Dataset excerpts:
▬▬▬▬▬▬▬▬▬▬

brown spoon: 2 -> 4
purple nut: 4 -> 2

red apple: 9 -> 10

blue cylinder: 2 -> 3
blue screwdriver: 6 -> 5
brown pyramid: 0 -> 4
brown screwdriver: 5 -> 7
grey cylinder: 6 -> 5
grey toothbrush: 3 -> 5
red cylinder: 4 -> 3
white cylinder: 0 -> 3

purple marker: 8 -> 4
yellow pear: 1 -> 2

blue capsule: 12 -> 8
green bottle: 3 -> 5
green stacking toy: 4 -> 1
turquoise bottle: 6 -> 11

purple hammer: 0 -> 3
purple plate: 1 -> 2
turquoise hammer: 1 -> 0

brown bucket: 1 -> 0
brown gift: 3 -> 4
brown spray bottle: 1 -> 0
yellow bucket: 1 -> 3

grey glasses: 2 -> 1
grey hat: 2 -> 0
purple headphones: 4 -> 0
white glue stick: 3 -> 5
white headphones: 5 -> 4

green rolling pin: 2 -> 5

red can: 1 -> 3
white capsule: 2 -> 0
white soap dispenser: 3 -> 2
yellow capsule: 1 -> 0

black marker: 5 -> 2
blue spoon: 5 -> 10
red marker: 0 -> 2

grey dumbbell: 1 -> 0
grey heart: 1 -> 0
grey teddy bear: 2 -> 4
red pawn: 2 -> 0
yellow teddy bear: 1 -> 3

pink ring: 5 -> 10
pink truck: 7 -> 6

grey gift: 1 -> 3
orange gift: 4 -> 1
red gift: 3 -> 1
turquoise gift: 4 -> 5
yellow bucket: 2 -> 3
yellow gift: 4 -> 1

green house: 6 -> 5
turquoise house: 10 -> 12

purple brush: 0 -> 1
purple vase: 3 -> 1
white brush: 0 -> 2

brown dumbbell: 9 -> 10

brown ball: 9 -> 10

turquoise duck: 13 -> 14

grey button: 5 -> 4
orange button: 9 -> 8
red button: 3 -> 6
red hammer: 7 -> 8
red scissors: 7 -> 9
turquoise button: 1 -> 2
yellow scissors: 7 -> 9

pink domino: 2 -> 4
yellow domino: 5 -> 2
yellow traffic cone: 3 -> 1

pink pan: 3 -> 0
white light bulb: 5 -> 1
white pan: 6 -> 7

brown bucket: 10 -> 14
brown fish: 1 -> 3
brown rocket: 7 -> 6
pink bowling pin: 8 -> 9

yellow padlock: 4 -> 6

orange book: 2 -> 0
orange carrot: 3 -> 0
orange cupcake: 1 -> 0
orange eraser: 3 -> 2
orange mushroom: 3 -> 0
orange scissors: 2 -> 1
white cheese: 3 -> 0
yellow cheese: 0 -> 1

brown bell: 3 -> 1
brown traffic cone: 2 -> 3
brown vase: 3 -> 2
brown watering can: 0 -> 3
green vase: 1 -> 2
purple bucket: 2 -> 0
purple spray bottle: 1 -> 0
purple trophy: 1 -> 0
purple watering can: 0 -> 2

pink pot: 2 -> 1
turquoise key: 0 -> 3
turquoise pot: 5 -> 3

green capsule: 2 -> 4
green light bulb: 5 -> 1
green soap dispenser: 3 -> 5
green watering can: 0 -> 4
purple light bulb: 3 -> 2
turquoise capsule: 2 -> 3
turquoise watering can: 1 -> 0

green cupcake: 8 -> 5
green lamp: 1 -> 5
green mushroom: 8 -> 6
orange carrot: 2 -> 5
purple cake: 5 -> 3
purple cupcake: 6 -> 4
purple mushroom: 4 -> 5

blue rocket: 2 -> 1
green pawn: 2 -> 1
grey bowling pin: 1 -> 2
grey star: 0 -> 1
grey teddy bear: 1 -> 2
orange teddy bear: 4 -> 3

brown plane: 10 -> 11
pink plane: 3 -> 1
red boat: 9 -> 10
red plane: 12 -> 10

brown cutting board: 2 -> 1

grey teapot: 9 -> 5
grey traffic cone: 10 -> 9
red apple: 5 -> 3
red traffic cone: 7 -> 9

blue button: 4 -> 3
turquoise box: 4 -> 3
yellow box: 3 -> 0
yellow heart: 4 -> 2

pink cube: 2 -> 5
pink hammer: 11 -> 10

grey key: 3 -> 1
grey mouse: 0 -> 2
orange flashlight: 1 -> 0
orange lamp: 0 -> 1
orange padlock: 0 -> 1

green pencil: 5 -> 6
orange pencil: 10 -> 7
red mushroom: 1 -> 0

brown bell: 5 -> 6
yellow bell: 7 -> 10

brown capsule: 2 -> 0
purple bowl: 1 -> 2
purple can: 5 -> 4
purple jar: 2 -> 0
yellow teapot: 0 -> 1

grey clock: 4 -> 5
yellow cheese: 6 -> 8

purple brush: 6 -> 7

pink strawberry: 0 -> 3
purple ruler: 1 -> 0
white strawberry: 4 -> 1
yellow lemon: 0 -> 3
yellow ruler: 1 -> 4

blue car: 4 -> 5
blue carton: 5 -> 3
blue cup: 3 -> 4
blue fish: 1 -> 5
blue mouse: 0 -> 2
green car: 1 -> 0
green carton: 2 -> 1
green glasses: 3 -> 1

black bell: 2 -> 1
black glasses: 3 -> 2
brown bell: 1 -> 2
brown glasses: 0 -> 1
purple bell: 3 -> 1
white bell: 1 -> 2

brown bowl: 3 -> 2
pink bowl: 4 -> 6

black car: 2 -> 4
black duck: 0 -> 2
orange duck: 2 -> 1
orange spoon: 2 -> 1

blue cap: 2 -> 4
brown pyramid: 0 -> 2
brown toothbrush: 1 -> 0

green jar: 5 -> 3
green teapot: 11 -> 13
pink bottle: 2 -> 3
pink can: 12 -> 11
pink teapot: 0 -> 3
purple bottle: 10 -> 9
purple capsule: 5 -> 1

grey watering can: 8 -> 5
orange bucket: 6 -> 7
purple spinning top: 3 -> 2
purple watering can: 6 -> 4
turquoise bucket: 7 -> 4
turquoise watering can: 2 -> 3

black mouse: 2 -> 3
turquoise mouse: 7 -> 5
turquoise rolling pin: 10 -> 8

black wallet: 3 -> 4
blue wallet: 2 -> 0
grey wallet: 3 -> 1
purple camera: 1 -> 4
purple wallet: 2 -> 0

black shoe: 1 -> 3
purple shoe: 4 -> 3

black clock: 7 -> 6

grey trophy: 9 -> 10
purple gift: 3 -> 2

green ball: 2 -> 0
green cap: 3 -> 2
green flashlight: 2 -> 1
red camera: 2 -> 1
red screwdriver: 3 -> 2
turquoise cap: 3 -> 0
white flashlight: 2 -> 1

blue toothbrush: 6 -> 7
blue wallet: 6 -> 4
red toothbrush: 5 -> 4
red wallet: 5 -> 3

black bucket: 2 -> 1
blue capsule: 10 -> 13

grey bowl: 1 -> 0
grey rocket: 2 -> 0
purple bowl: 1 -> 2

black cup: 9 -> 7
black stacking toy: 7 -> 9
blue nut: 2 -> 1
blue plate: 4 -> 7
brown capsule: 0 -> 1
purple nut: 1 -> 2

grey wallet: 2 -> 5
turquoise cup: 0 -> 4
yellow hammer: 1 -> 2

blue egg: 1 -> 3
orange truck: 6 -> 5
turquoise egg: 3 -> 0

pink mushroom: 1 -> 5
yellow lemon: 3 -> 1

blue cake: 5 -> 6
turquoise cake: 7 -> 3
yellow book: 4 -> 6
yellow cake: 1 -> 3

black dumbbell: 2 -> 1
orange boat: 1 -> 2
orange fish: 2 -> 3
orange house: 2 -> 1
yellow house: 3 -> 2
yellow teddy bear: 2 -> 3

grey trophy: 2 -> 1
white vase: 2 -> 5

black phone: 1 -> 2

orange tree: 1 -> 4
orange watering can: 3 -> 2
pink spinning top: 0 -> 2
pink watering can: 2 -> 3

▬▬▬▬▬▬▬▬▬▬

→ **The task**
Please retype the data, matching it exactly.

→ **Solution to this task**
brown spoon: 2 -> 4
purple nut: 4 -> 2

red apple: 9 -> 10

blue cylinder: 2 -> 3
blue screwdriver: 6 -> 5
brown pyramid: 0 -> 4
brown screwdriver: 5 -> 7
grey cylinder: 6 -> 5
grey toothbrush: 3 -> 5
red cylinder: 4 -> 3
white cylinder: 0 -> 3

purple marker: 8 -> 4
yellow pear: 1 -> 2

blue capsule: 12 -> 8
green bottle: 3 -> 5
green stacking toy: 4 -> 1
turquoise bottle: 6 -> 11

purple hammer: 0 -> 3
purple plate: 1 -> 2
turquoise hammer: 1 -> 0

brown bucket: 1 -> 0
brown gift: 3 -> 4
brown spray bottle: 1 -> 0
yellow bucket: 1 -> 3

grey glasses: 2 -> 1
grey hat: 2 -> 0
purple headphones: 4 -> 0
white glue stick: 3 -> 5
white headphones: 5 -> 4

green rolling pin: 2 -> 5

red can: 1 -> 3
white capsule: 2 -> 0
white soap dispenser: 3 -> 2
yellow capsule: 1 -> 0

black marker: 5 -> 2
blue spoon: 5 -> 10
red marker: 0 -> 2

grey dumbbell: 1 -> 0
grey heart: 1 -> 0
grey teddy bear: 2 -> 4
red pawn: 2 -> 0
yellow teddy bear: 1 -> 3

pink ring: 5 -> 10
pink truck: 7 -> 6

grey gift: 1 -> 3
orange gift: 4 -> 1
red gift: 3 -> 1
turquoise gift: 4 -> 5
yellow bucket: 2 -> 3
yellow gift: 4 -> 1

green house: 6 -> 5
turquoise house: 10 -> 12

purple brush: 0 -> 1
purple vase: 3 -> 1
white brush: 0 -> 2

brown dumbbell: 9 -> 10

brown ball: 9 -> 10

turquoise duck: 13 -> 14

grey button: 5 -> 4
orange button: 9 -> 8
red button: 3 -> 6
red hammer: 7 -> 8
red scissors: 7 -> 9
turquoise button: 1 -> 2
yellow scissors: 7 -> 9

pink domino: 2 -> 4
yellow domino: 5 -> 2
yellow traffic cone: 3 -> 1

pink pan: 3 -> 0
white light bulb: 5 -> 1
white pan: 6 -> 7

brown bucket: 10 -> 14
brown fish: 1 -> 3
brown rocket: 7 -> 6
pink bowling pin: 8 -> 9

yellow padlock: 4 -> 6

orange book: 2 -> 0
orange carrot: 3 -> 0
orange cupcake: 1 -> 0
orange eraser: 3 -> 2
orange mushroom: 3 -> 0
orange scissors: 2 -> 1
white cheese: 3 -> 0
yellow cheese: 0 -> 1

brown bell: 3 -> 1
brown traffic cone: 2 -> 3
brown vase: 3 -> 2
brown watering can: 0 -> 3
green vase: 1 -> 2
purple bucket: 2 -> 0
purple spray bottle: 1 -> 0
purple trophy: 1 -> 0
purple watering can: 0 -> 2

pink pot: 2 -> 1
turquoise key: 0 -> 3
turquoise pot: 5 -> 3

green capsule: 2 -> 4
green light bulb: 5 -> 1
green soap dispenser: 3 -> 5
green watering can: 0 -> 4
purple light bulb: 3 -> 2
turquoise capsule: 2 -> 3
turquoise watering can: 1 -> 0

green cupcake: 8 -> 5
green lamp: 1 -> 5
green mushroom: 8 -> 6
orange carrot: 2 -> 5
purple cake: 5 -> 3
purple cupcake: 6 -> 4
purple mushroom: 4 -> 5

blue rocket: 2 -> 1
green pawn: 2 -> 1
grey bowling pin: 1 -> 2
grey star: 0 -> 1
grey teddy bear: 1 -> 2
orange teddy bear: 4 -> 3

brown plane: 10 -> 11
pink plane: 3 -> 1
red boat: 9 -> 10
red plane: 12 -> 10

brown cutting board: 2 -> 1

grey teapot: 9 -> 5
grey traffic cone: 10 -> 9
red apple: 5 -> 3
red traffic cone: 7 -> 9

blue button: 4 -> 3
turquoise box: 4 -> 3
yellow box: 3 -> 0
yellow heart: 4 -> 2

pink cube: 2 -> 5
pink hammer: 11 -> 10

grey key: 3 -> 1
grey mouse: 0 -> 2
orange flashlight: 1 -> 0
orange lamp: 0 -> 1
orange padlock: 0 -> 1

green pencil: 5 -> 6
orange pencil: 10 -> 7
red mushroom: 1 -> 0

brown bell: 5 -> 6
yellow bell: 7 -> 10

brown capsule: 2 -> 0
purple bowl: 1 -> 2
purple can: 5 -> 4
purple jar: 2 -> 0
yellow teapot: 0 -> 1

grey clock: 4 -> 5
yellow cheese: 6 -> 8

purple brush: 6 -> 7

pink strawberry: 0 -> 3
purple ruler: 1 -> 0
white strawberry: 4 -> 1
yellow lemon: 0 -> 3
yellow ruler: 1 -> 4

blue car: 4 -> 5
blue carton: 5 -> 3
blue cup: 3 -> 4
blue fish: 1 -> 5
blue mouse: 0 -> 2
green car: 1 -> 0
green carton: 2 -> 1
green glasses: 3 -> 1

black bell: 2 -> 1
black glasses: 3 -> 2
brown bell: 1 -> 2
brown glasses: 0 -> 1
purple bell: 3 -> 1
white bell: 1 -> 2

brown bowl: 3 -> 2
pink bowl: 4 -> 6

black car: 2 -> 4
black duck: 0 -> 2
orange duck: 2 -> 1
orange spoon: 2 -> 1

blue cap: 2 -> 4
brown pyramid: 0 -> 2
brown toothbrush: 1 -> 0

green jar: 5 -> 3
green teapot: 11 -> 13
pink bottle: 2 -> 3
pink can: 12 -> 11
pink teapot: 0 -> 3
purple bottle: 10 -> 9
purple capsule: 5 -> 1

grey watering can: 8 -> 5
orange bucket: 6 -> 7
purple spinning top: 3 -> 2
purple watering can: 6 -> 4
turquoise bucket: 7 -> 4
turquoise watering can: 2 -> 3

black mouse: 2 -> 3
turquoise mouse: 7 -> 5
turquoise rolling pin: 10 -> 8

black wallet: 3 -> 4
blue wallet: 2 -> 0
grey wallet: 3 -> 1
purple camera: 1 -> 4
purple wallet: 2 -> 0

black shoe: 1 -> 3
purple shoe: 4 -> 3

black clock: 7 -> 6

grey trophy: 9 -> 10
purple gift: 3 -> 2

green ball: 2 -> 0
green cap: 3 -> 2
green flashlight: 2 -> 1
red camera: 2 -> 1
red screwdriver: 3 -> 2
turquoise cap: 3 -> 0
white flashlight: 2 -> 1

blue toothbrush: 6 -> 7
blue wallet: 6 -> 4
red toothbrush: 5 -> 4
red wallet: 5 -> 3

black bucket: 2 -> 1
blue capsule: 10 -> 13

grey bowl: 1 -> 0
grey rocket: 2 -> 0
purple bowl: 1 -> 2

black cup: 9 -> 7
black stacking toy: 7 -> 9
blue nut: 2 -> 1
blue plate: 4 -> 7
brown capsule: 0 -> 1
purple nut: 1 -> 2

grey wallet: 2 -> 5
turquoise cup: 0 -> 4
yellow hammer: 1 -> 2

blue egg: 1 -> 3
orange truck: 6 -> 5
turquoise egg: 3 -> 0

pink mushroom: 1 -> 5
yellow lemon: 3 -> 1

blue cake: 5 -> 6
turquoise cake: 7 -> 3
yellow book: 4 -> 6
yellow cake: 1 -> 3

black dumbbell: 2 -> 1
orange boat: 1 -> 2
orange fish: 2 -> 3
orange house: 2 -> 1
yellow house: 3 -> 2
yellow teddy bear: 2 -> 3

grey trophy: 2 -> 1
white vase: 2 -> 5

black phone: 1 -> 2

orange tree: 1 -> 4
orange watering can: 3 -> 2
pink spinning top: 0 -> 2
pink watering can: 2 -> 3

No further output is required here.